• WORK REQUEST: The records that follow are to be given again exactly. Do not carry over any image.

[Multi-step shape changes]
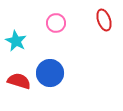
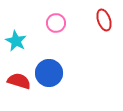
blue circle: moved 1 px left
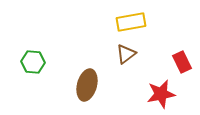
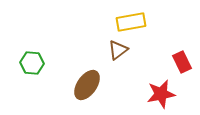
brown triangle: moved 8 px left, 4 px up
green hexagon: moved 1 px left, 1 px down
brown ellipse: rotated 20 degrees clockwise
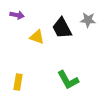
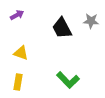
purple arrow: rotated 40 degrees counterclockwise
gray star: moved 3 px right, 1 px down
yellow triangle: moved 16 px left, 16 px down
green L-shape: rotated 15 degrees counterclockwise
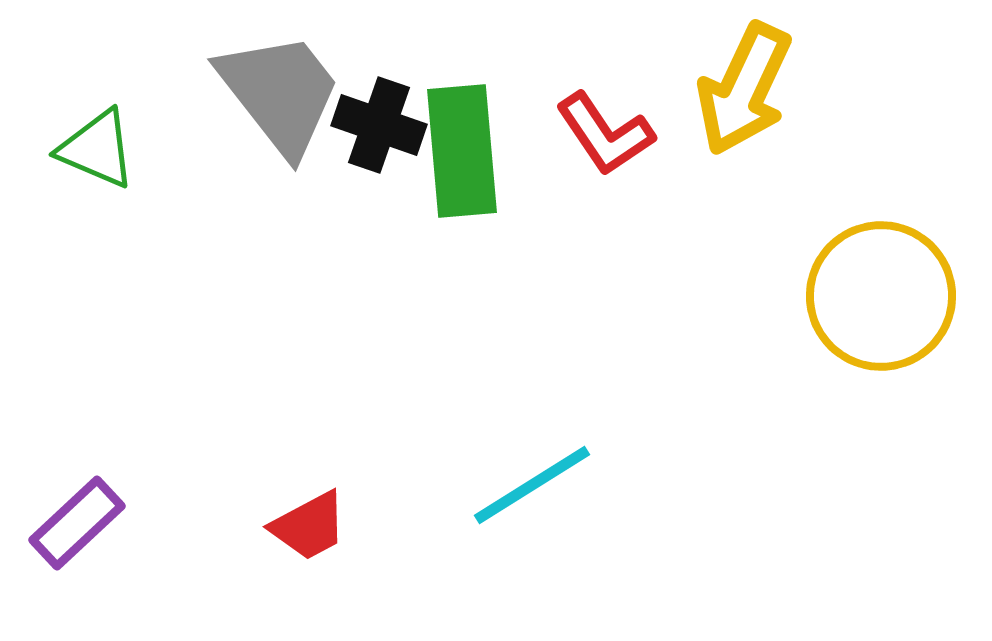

• ANSWER TO THE EXERCISE:
blue circle: moved 1 px left
brown triangle: moved 8 px left, 4 px up
green hexagon: moved 1 px left, 1 px down
brown ellipse: rotated 20 degrees clockwise
purple arrow: rotated 40 degrees counterclockwise
gray star: moved 3 px right, 1 px down
yellow triangle: moved 16 px left, 16 px down
green L-shape: rotated 15 degrees counterclockwise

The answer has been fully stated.